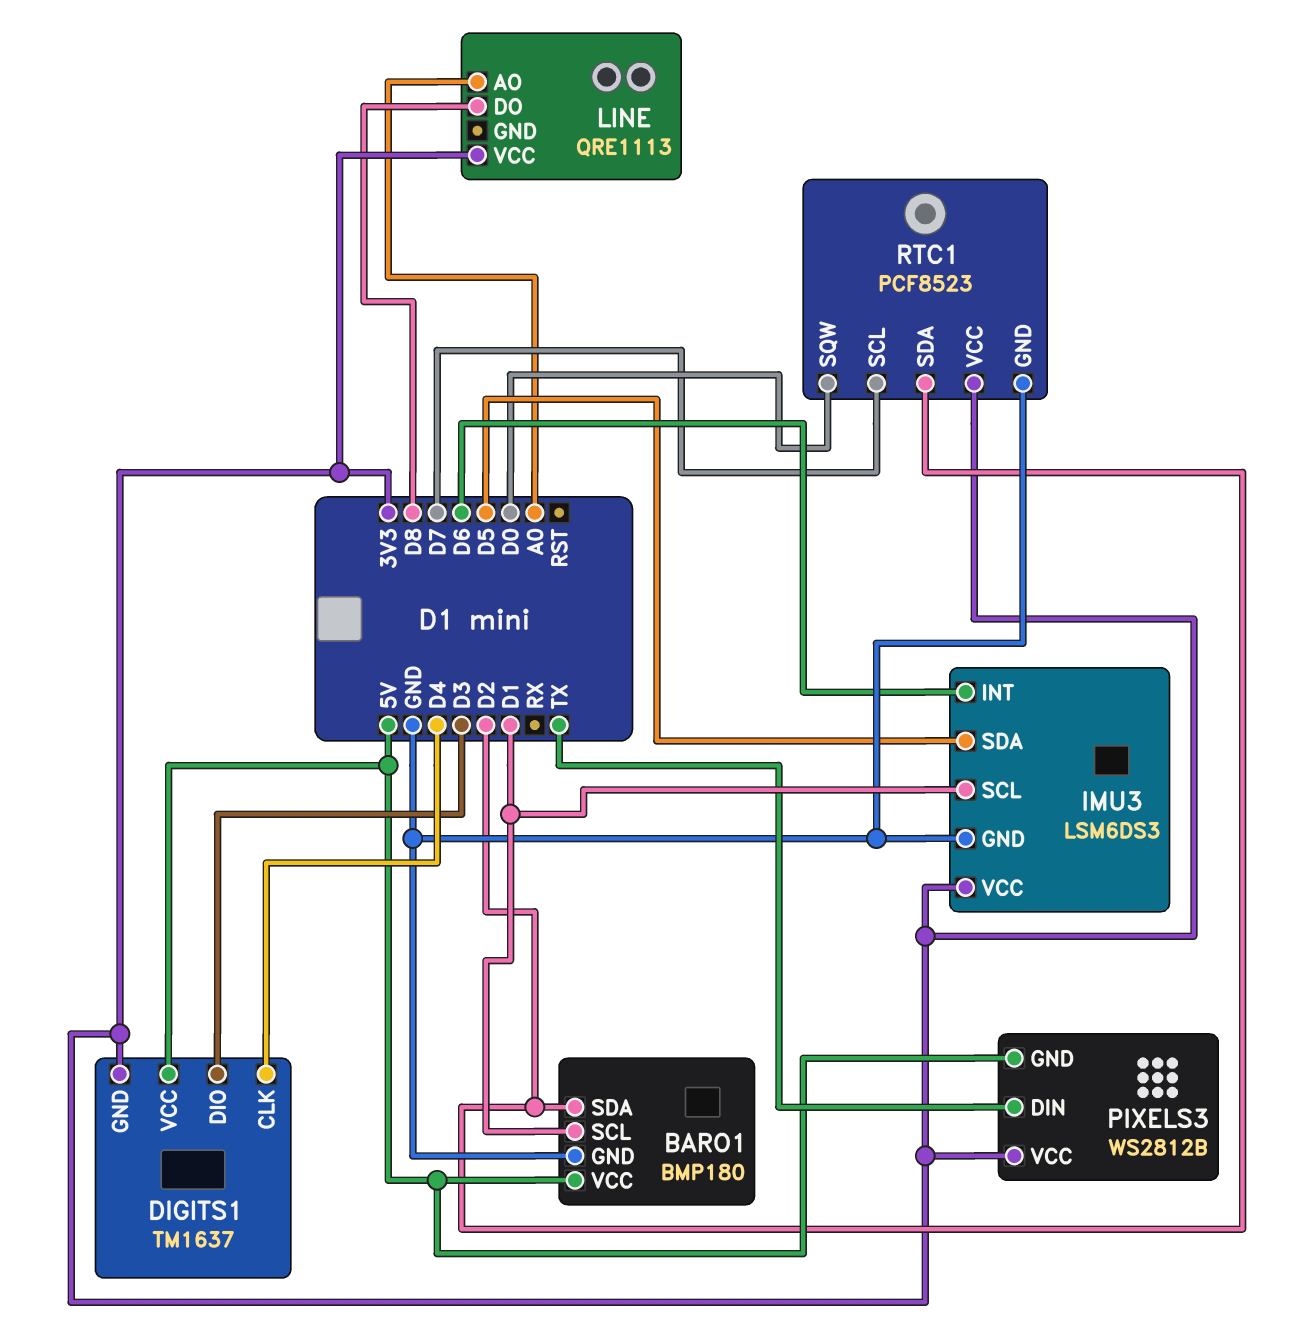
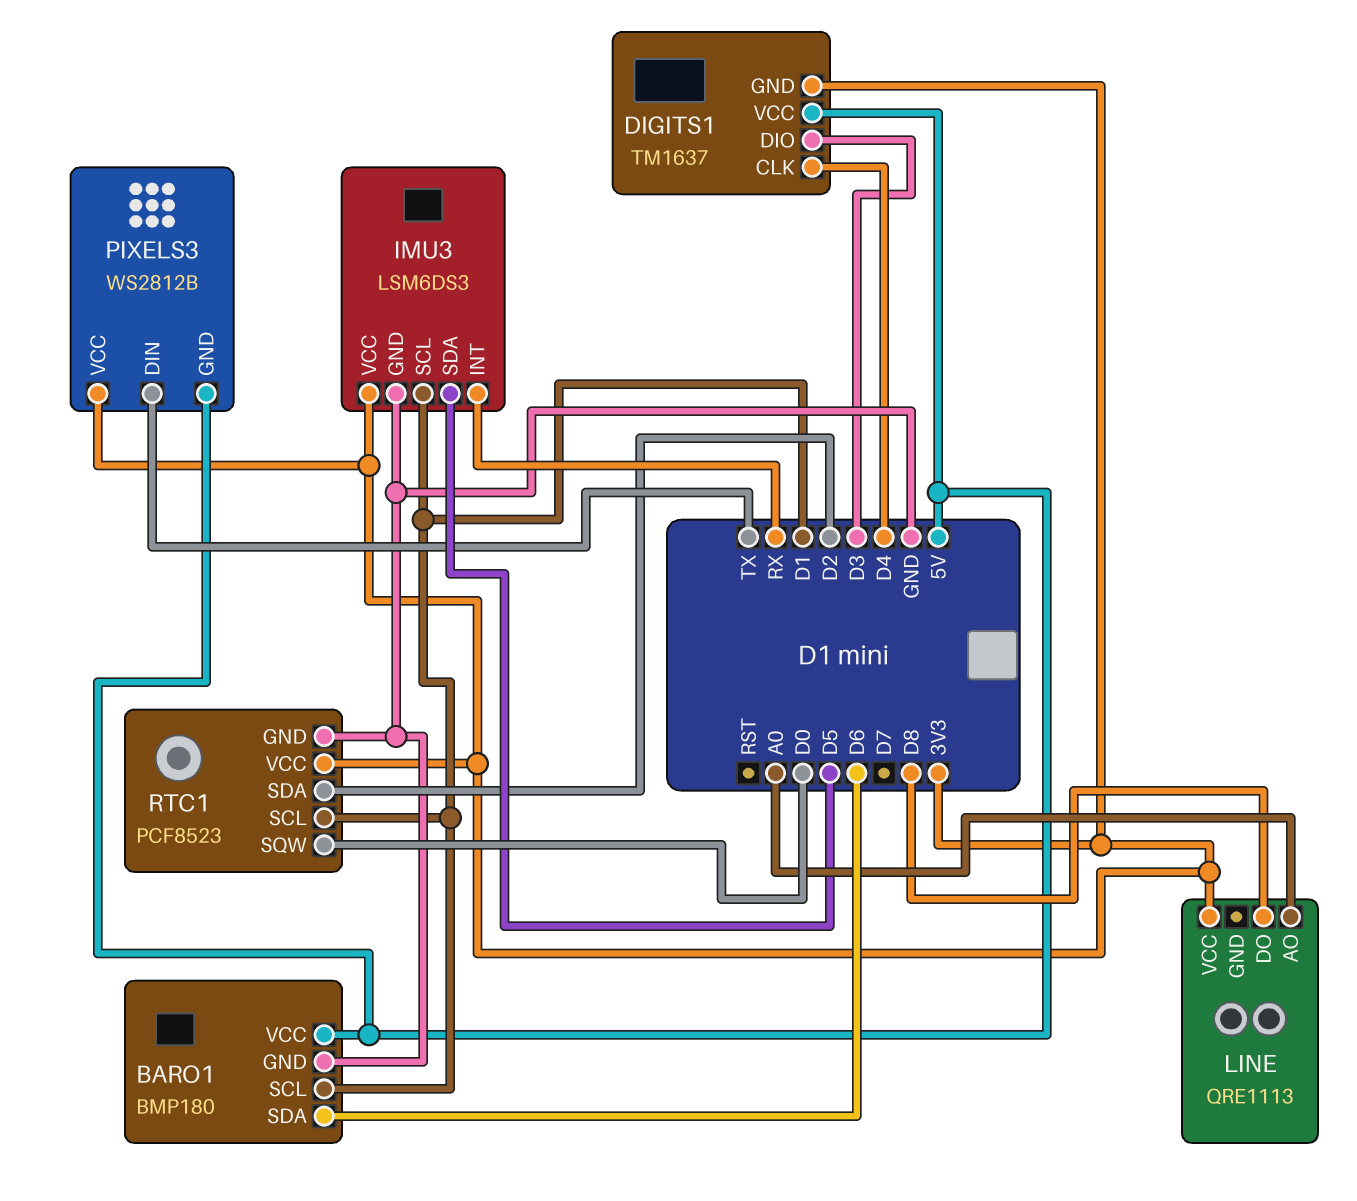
BARO1 pin SDA: D2 -> D6
IMU3 pin INT: D6 -> RX
RTC1 pin SCL: D7 -> D1

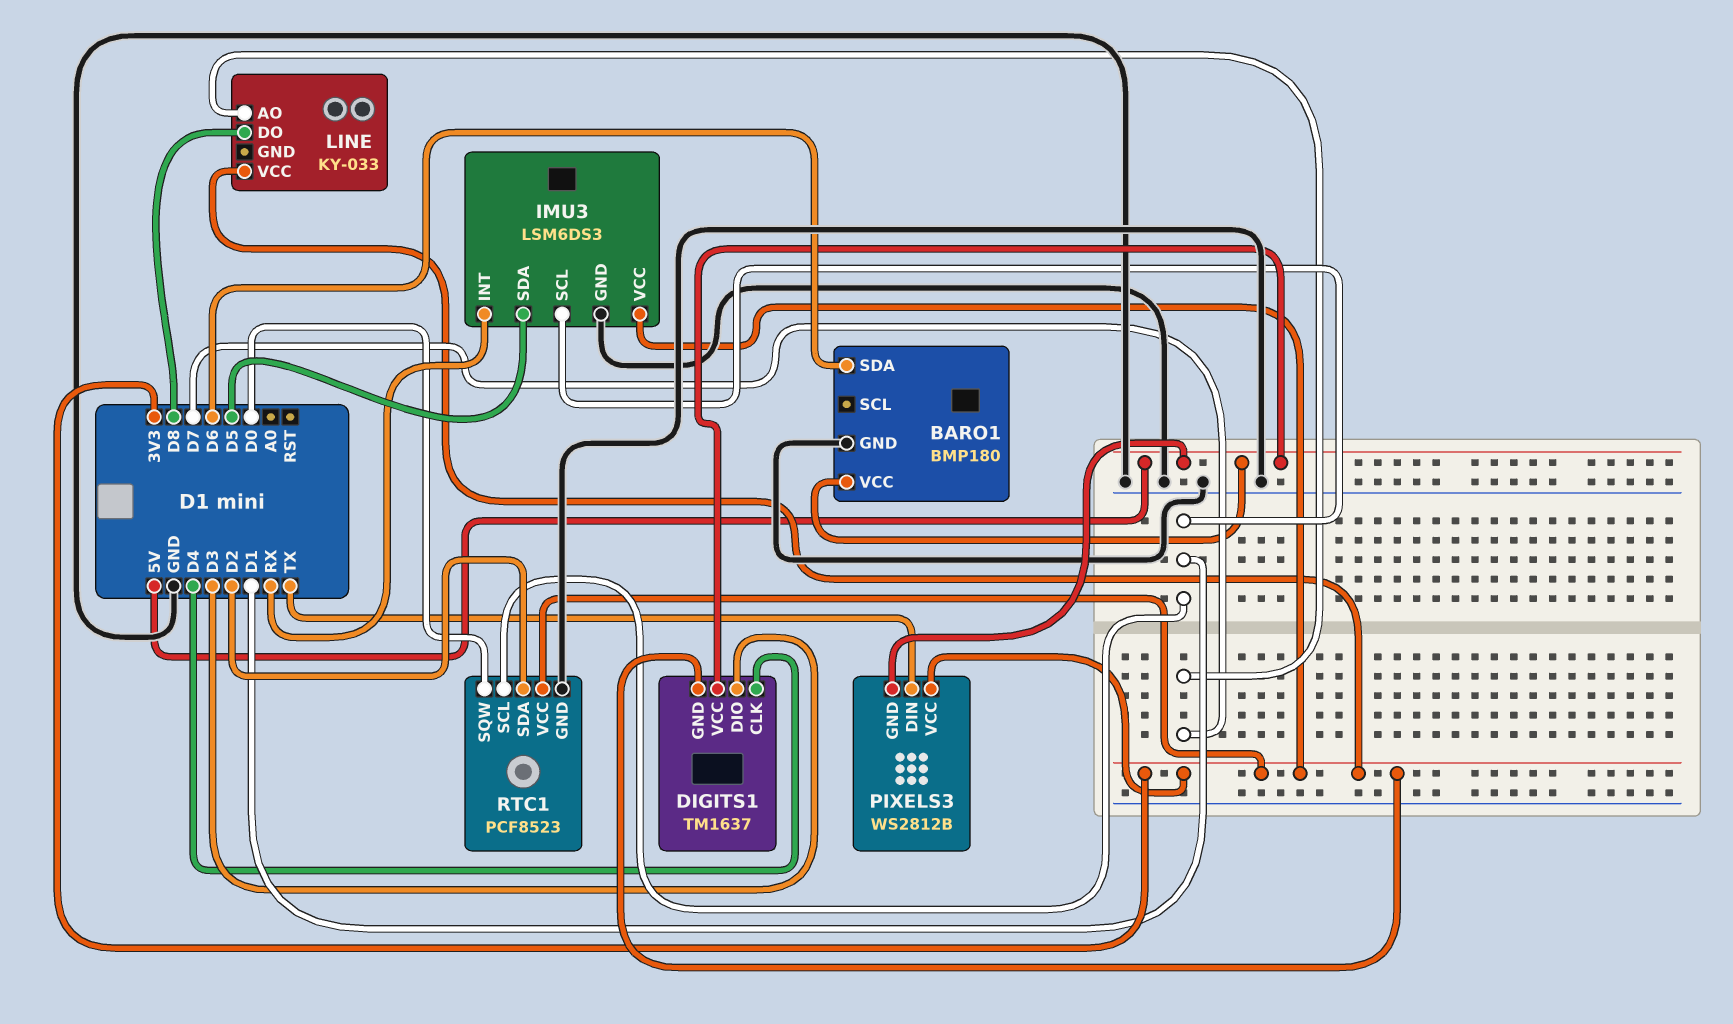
BARO1 pin SCL: D1 -> none
LINE: QRE1113 -> KY-033
LINE pin AO: A0 -> D7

◆ Work item ◆
An exact copy of the entries above is required; pictures are not part of it.

◆ Reply to the exercise ◆
BARO1 pin SDA: D2 -> D6
IMU3 pin INT: D6 -> RX
RTC1 pin SCL: D7 -> D1

BARO1 pin SCL: D1 -> none
LINE: QRE1113 -> KY-033
LINE pin AO: A0 -> D7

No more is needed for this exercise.